What the task requires: Below are the entries. Print only the lines starting at the one with "(593, 182) = (322, 173): yellow" and ending at the one with "(368, 271) = (308, 453): yellow truck -> none", exactly, with no pictures.

Data:
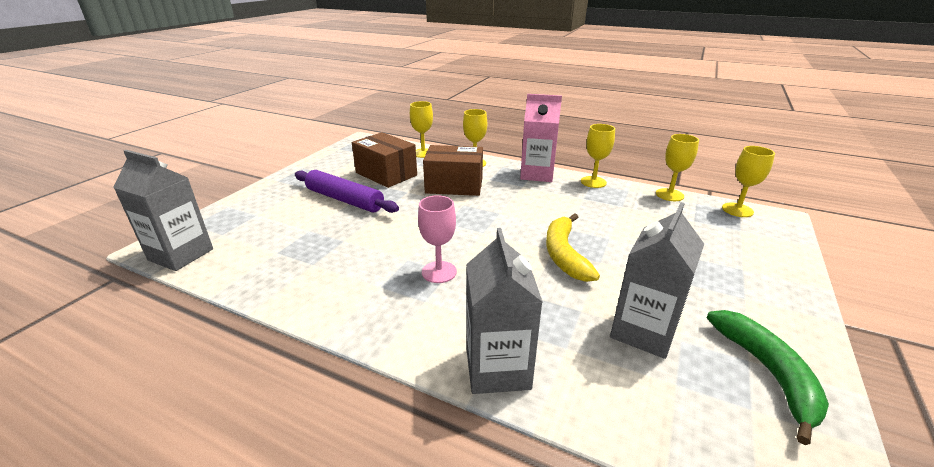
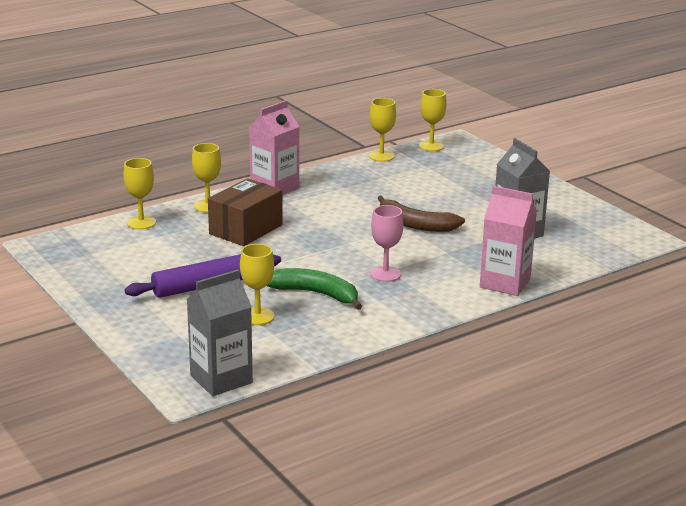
camera: 60 degrees left, 5 degrees down
(386, 174) = (170, 254): brown box -> none
(497, 368) = (505, 283): grey carton -> pink carton
(564, 254) = (415, 224): yellow banana -> brown banana
(593, 182) = (322, 173): yellow goblet -> yellow goblet (257, 316)
(767, 373) = (577, 216): green banana -> green banana (316, 294)

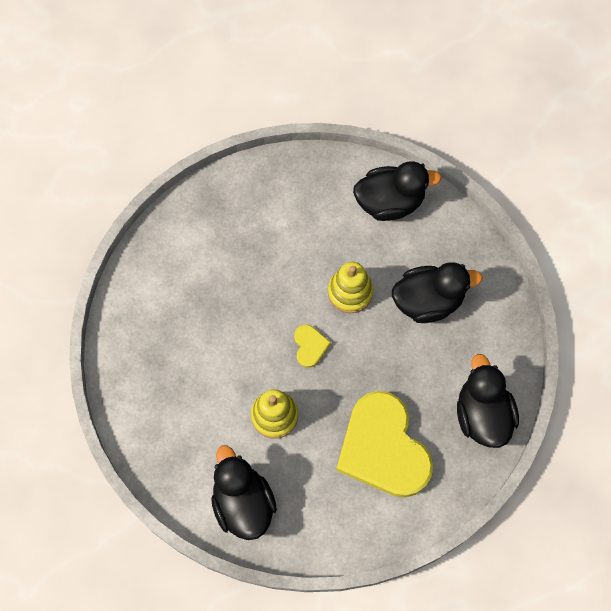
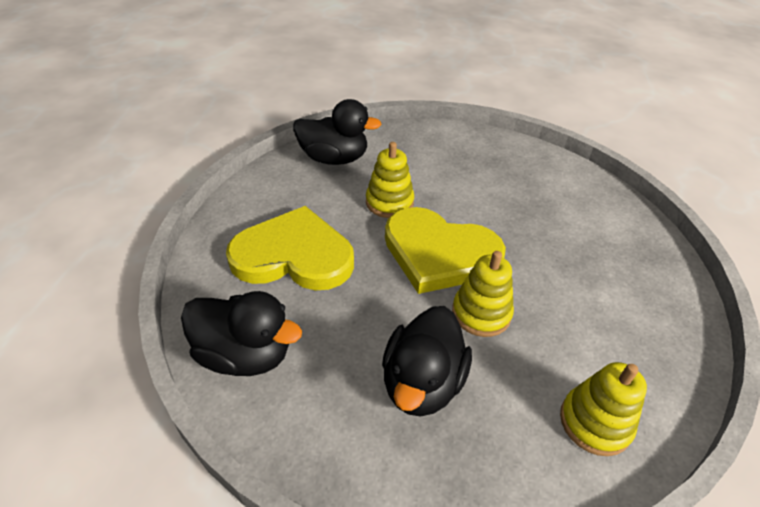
camera: 120 degrees right, 25 degrees down
(310, 346) = (439, 253): yellow heart -> yellow heart, size x2.42
(390, 202) = (595, 422): black duck -> yellow stacking toy

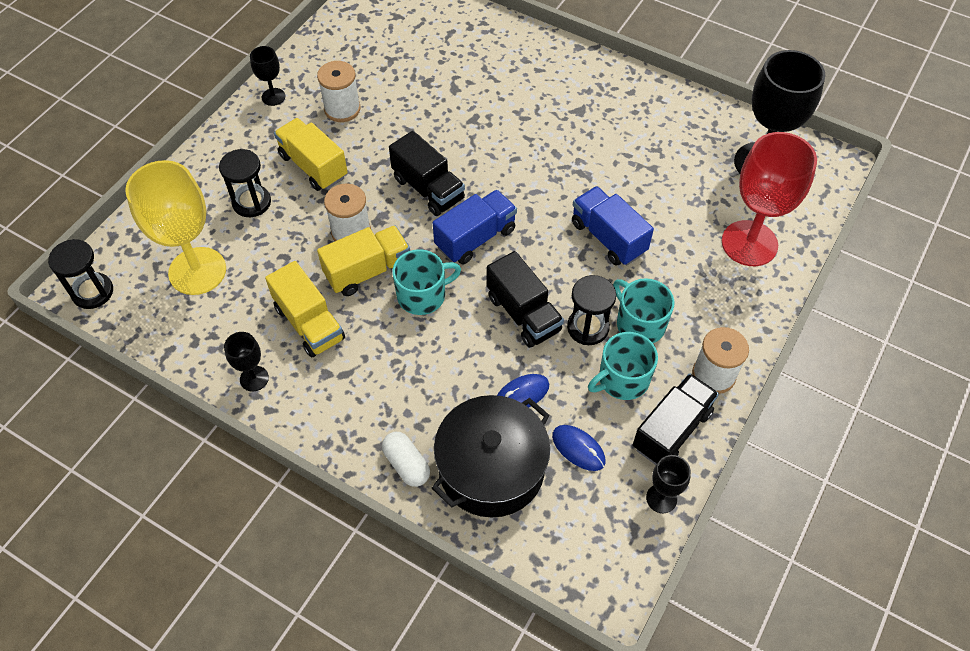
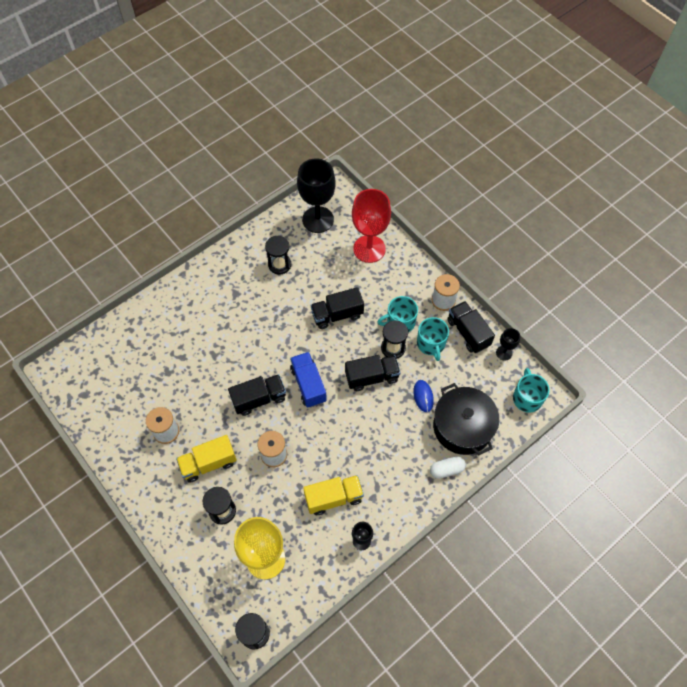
camera: 70 degrees left, 5 degrees up
(273, 97) = (132, 474): black goblet -> none
(368, 271) = (308, 453): yellow truck -> none
(422, 295) = (338, 427): turquoise mug -> turquoise mug (527, 398)
(578, 448) = (464, 380): blue mouse -> none
(608, 237) = (337, 315): blue truck -> black truck
(654, 143) = (279, 265): none -> black hourglass

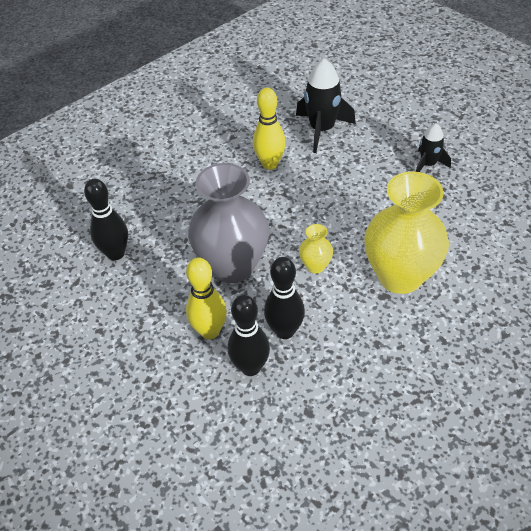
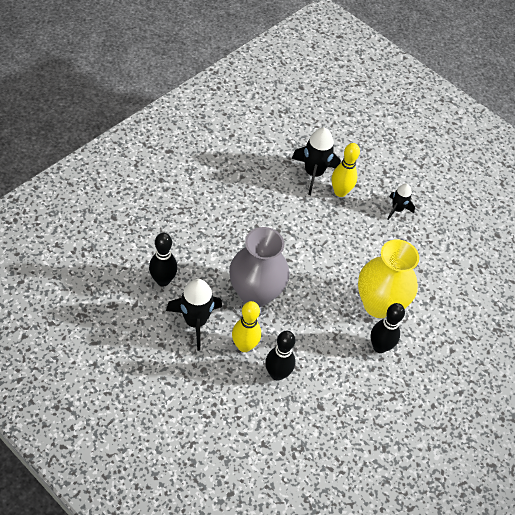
camera: 15 degrees left, 5 degrees up
(149, 301) = (195, 321): none -> black rocket
(270, 164) = (275, 204): yellow bowling pin -> yellow bowling pin (340, 192)
(285, 331) = (299, 346): black bowling pin -> black bowling pin (379, 347)
(315, 266) = (317, 294): yellow vase -> none

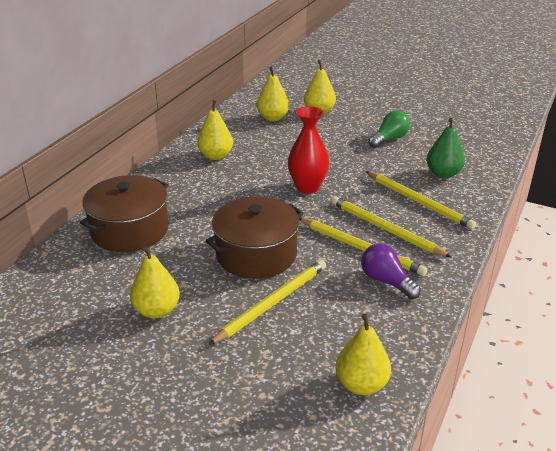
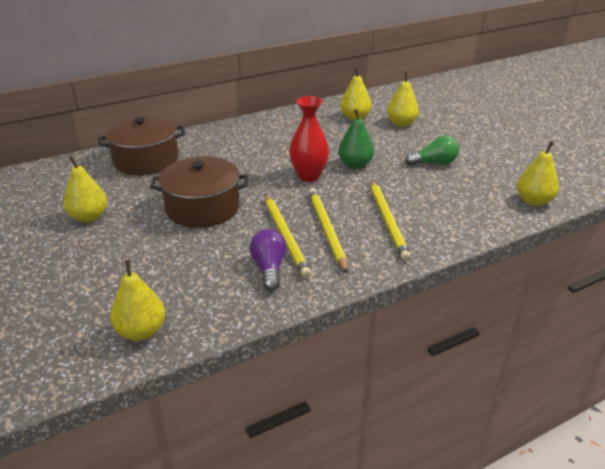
camera: 35 degrees right, 0 degrees up
(216, 156) = (272, 131): yellow pear -> yellow pear (533, 201)
(272, 303) = (165, 245): yellow pencil -> none
(443, 173) = (444, 207): green pear -> green pear (355, 165)

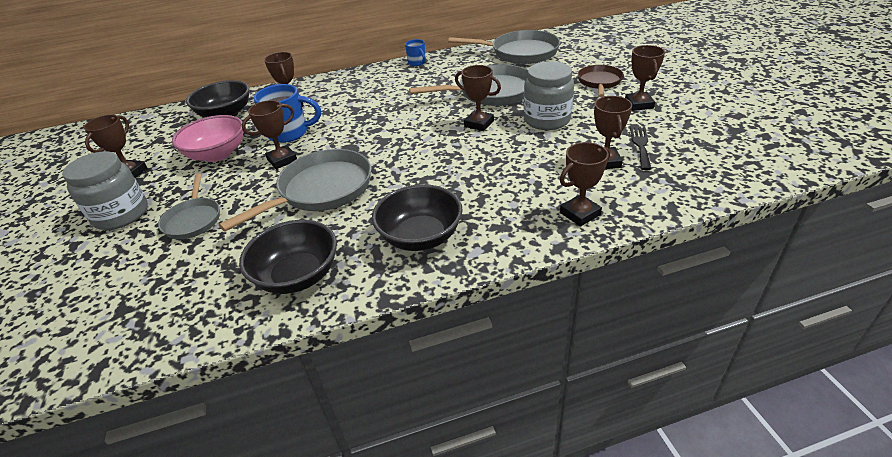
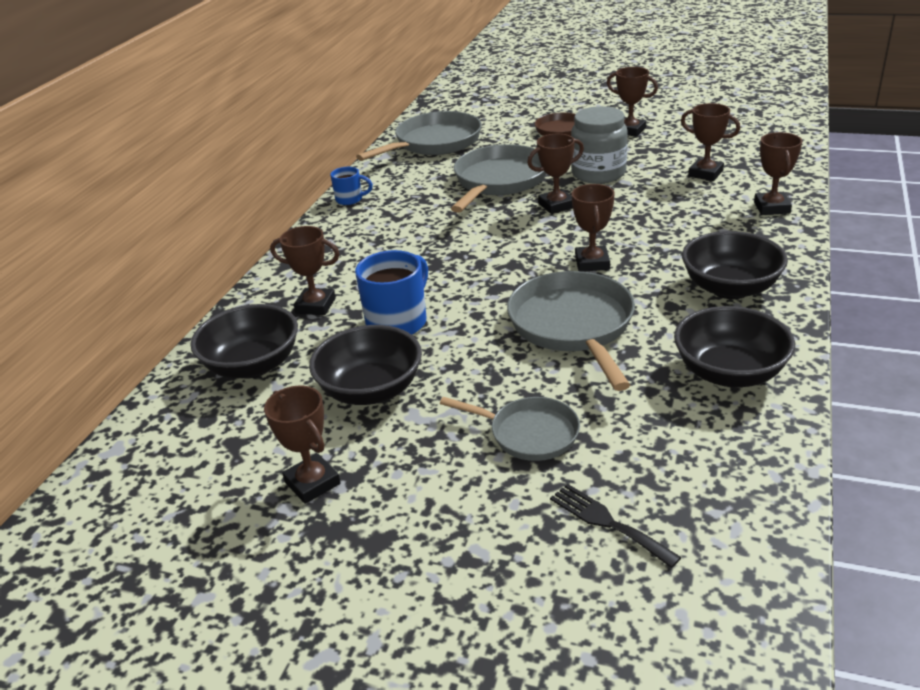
camera: 55 degrees left, 5 degrees down
(121, 215) = (435, 502): grey jar -> none
(217, 154) = (371, 390): pink bowl -> black bowl
(282, 160) = (464, 340): brown trophy -> brown trophy (592, 263)
(641, 145) = (698, 152): black fork -> black fork (608, 522)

Task output:
(593, 182) = (322, 173): yellow goblet -> yellow goblet (257, 316)
(767, 373) = (577, 216): green banana -> green banana (316, 294)

camera: 120 degrees right, 25 degrees down
(310, 346) = (439, 253): yellow heart -> yellow heart, size x2.42
(390, 202) = (595, 422): black duck -> yellow stacking toy

camera: 70 degrees left, 5 degrees up
(273, 97) = (132, 474): black goblet -> none
(368, 271) = (308, 453): yellow truck -> none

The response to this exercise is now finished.